Data for the task:
+-------+

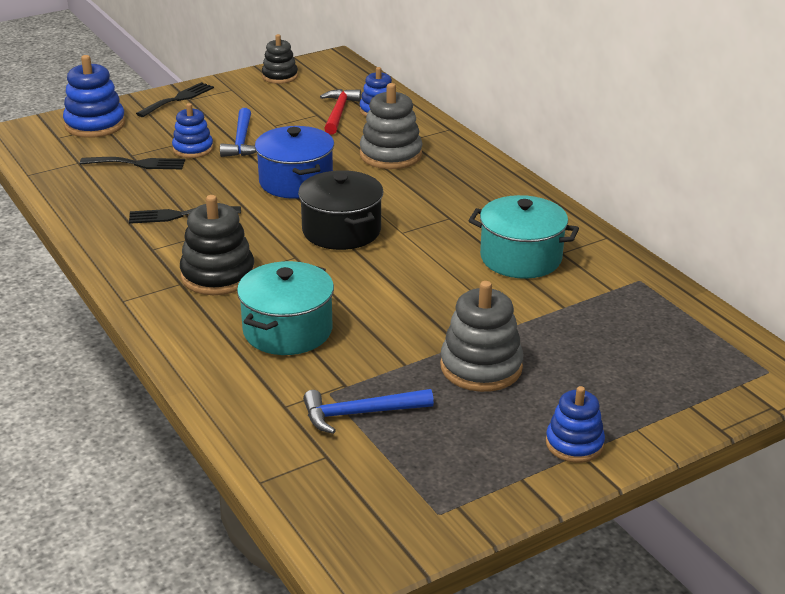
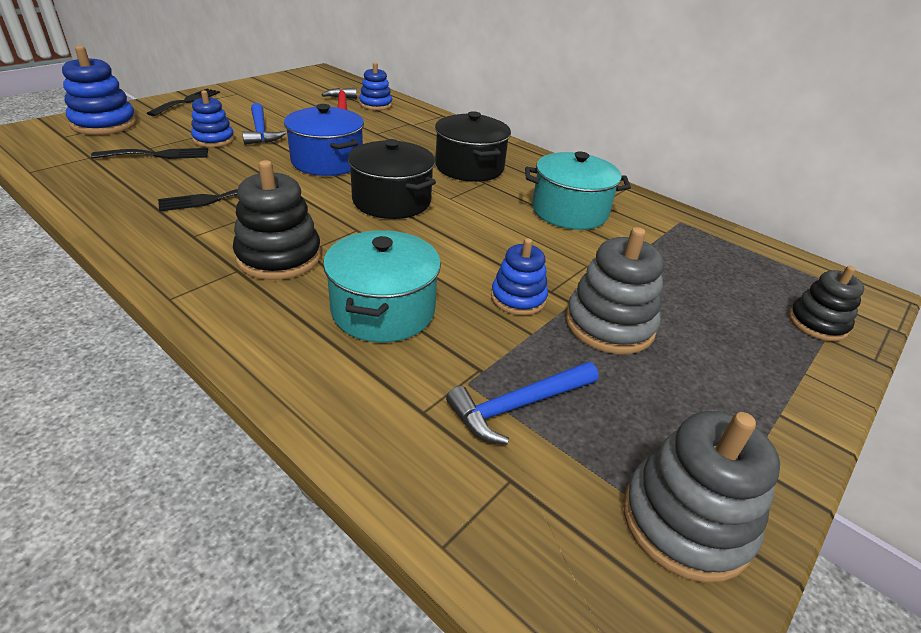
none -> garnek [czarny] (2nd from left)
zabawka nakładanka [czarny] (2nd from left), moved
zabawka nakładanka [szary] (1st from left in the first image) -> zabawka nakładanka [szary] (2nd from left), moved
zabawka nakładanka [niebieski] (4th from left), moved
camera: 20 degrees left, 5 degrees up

+-------+

All lines with the string "moved" must be copied from the data.

Result:
zabawka nakładanka [czarny] (2nd from left), moved
zabawka nakładanka [szary] (1st from left in the first image) -> zabawka nakładanka [szary] (2nd from left), moved
zabawka nakładanka [niebieski] (4th from left), moved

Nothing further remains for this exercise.